== Data under study ==

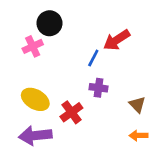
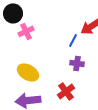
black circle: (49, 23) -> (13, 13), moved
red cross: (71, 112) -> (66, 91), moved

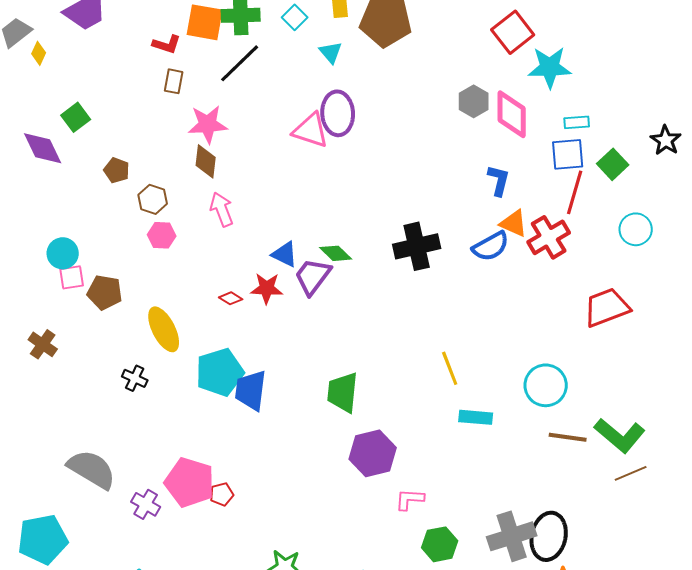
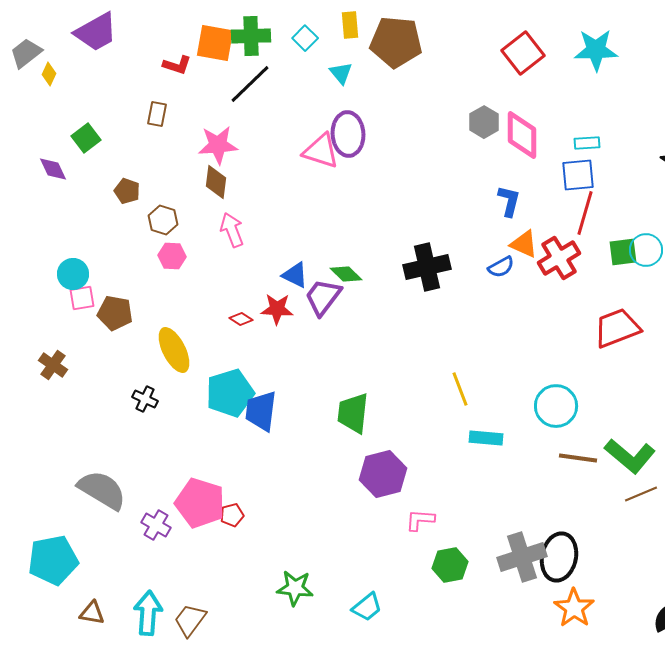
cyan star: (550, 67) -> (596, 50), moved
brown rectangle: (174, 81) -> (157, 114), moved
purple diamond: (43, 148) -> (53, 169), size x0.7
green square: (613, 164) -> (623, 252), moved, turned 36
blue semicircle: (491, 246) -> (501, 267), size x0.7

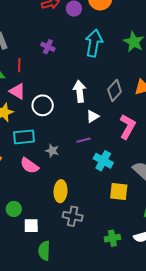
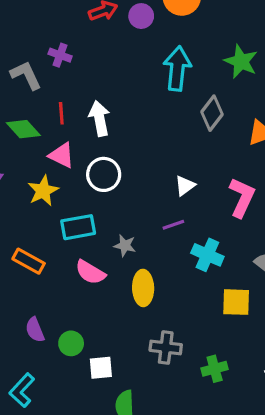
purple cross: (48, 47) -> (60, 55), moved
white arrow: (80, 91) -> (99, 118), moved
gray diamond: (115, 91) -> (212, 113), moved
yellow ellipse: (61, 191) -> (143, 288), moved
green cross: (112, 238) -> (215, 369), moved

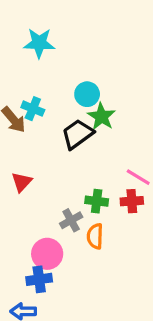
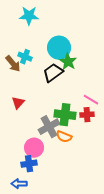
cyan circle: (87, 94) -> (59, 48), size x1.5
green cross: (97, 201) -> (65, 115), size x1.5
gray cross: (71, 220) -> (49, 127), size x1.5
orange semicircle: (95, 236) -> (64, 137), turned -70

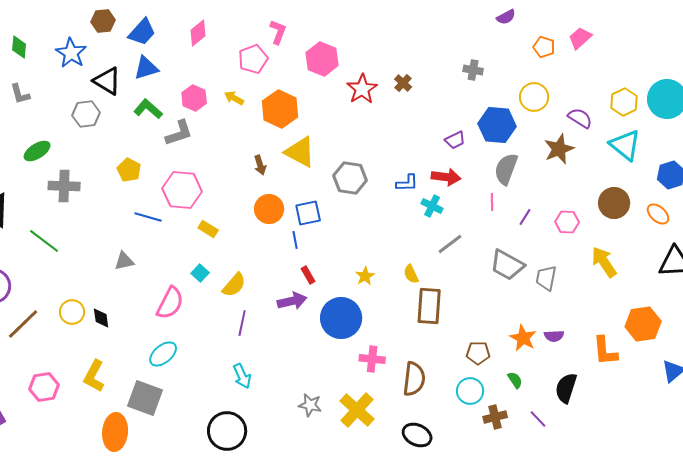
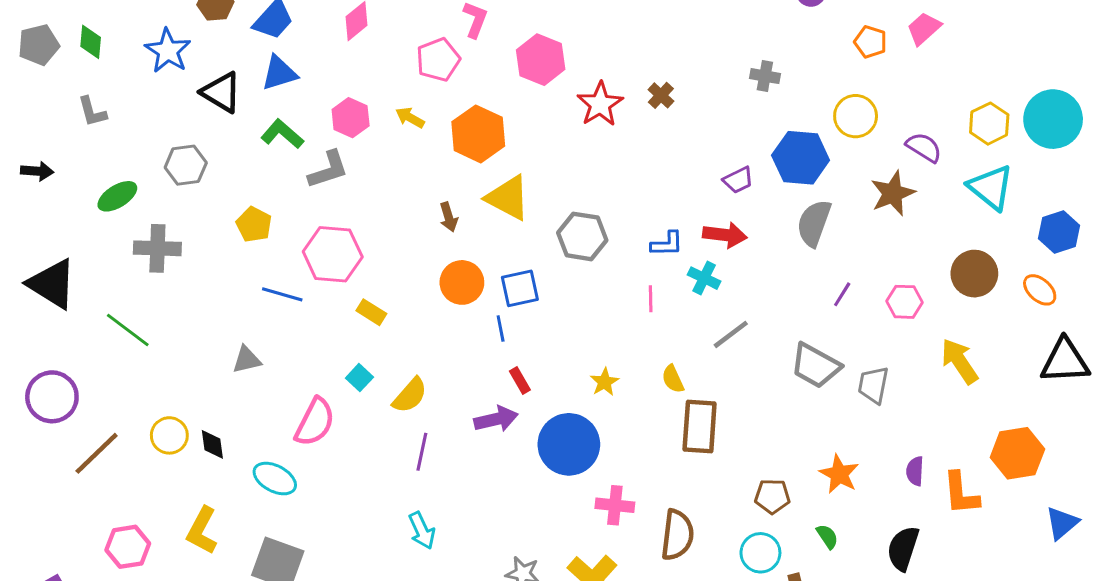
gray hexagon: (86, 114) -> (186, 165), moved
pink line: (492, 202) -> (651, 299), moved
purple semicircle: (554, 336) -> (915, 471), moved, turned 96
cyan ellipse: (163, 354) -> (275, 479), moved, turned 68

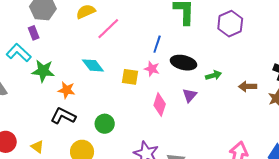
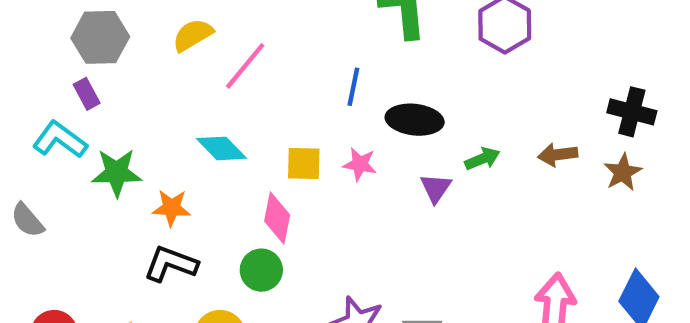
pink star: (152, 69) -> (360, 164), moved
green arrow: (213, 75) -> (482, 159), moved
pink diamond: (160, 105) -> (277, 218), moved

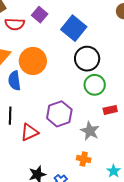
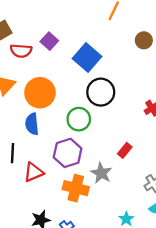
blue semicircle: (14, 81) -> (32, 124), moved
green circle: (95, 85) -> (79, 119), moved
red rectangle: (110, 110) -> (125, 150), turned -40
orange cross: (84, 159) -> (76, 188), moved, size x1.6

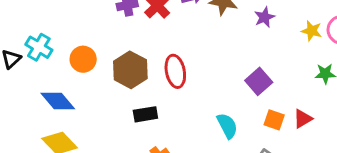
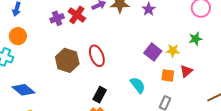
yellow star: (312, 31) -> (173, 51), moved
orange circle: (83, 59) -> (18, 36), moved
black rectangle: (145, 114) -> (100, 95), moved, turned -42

===
== Data under study ==

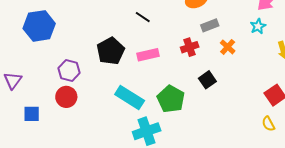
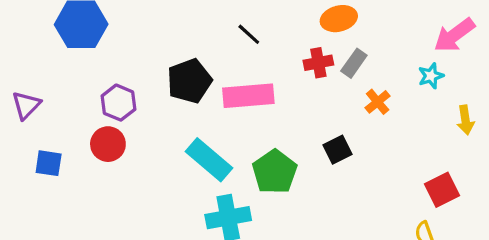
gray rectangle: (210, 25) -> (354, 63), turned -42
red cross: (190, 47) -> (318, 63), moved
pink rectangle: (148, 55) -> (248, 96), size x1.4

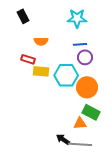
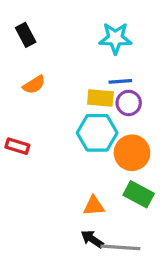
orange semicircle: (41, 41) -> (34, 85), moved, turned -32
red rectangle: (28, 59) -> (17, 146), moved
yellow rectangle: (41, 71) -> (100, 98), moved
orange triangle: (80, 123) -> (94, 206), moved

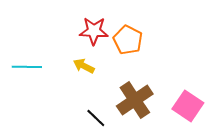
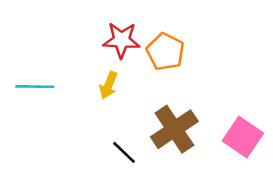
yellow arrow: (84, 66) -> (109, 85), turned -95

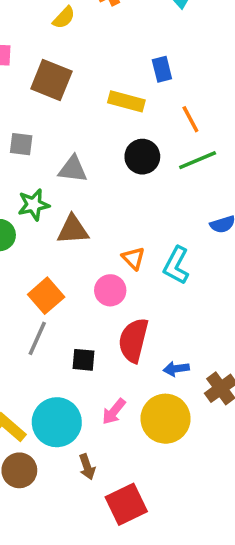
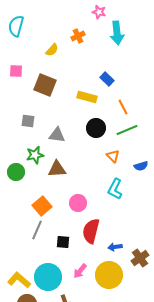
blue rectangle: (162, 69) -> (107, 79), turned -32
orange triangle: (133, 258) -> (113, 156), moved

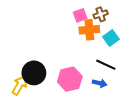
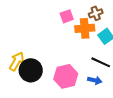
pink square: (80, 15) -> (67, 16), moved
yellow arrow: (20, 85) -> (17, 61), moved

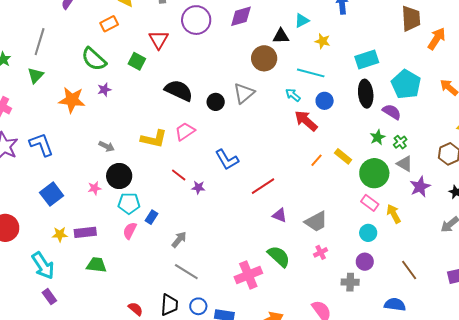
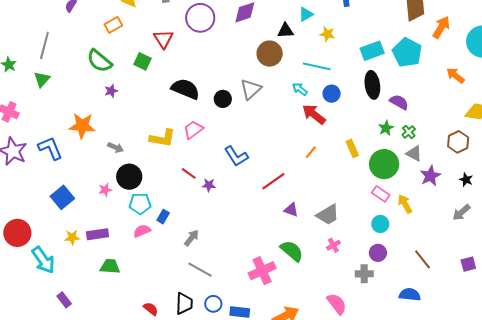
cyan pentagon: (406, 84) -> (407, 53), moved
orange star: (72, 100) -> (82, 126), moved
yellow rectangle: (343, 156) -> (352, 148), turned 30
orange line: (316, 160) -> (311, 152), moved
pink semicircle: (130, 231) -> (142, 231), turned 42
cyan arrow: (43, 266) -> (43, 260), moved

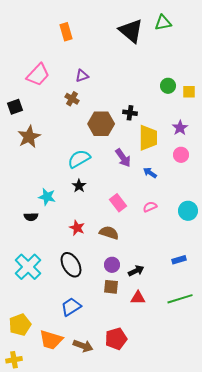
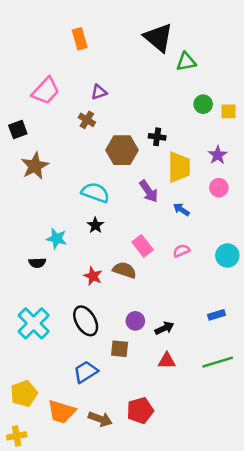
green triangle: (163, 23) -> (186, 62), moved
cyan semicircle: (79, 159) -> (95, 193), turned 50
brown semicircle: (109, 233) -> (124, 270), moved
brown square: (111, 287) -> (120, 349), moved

===
== Data under study ==

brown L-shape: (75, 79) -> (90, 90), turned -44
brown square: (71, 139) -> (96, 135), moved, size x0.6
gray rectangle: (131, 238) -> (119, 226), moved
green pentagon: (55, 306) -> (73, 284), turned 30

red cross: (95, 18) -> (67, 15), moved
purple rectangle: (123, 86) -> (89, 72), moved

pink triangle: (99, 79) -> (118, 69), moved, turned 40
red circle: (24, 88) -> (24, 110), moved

===

**Problem to solve:** Your answer should be the lines above, from the line containing "yellow star: (312, 31) -> (173, 51), moved" up to and including the line containing "black rectangle: (145, 114)", reproduced exactly and with nothing else.

**Response:**
yellow star: (312, 31) -> (173, 51), moved
orange circle: (83, 59) -> (18, 36), moved
black rectangle: (145, 114) -> (100, 95), moved, turned -42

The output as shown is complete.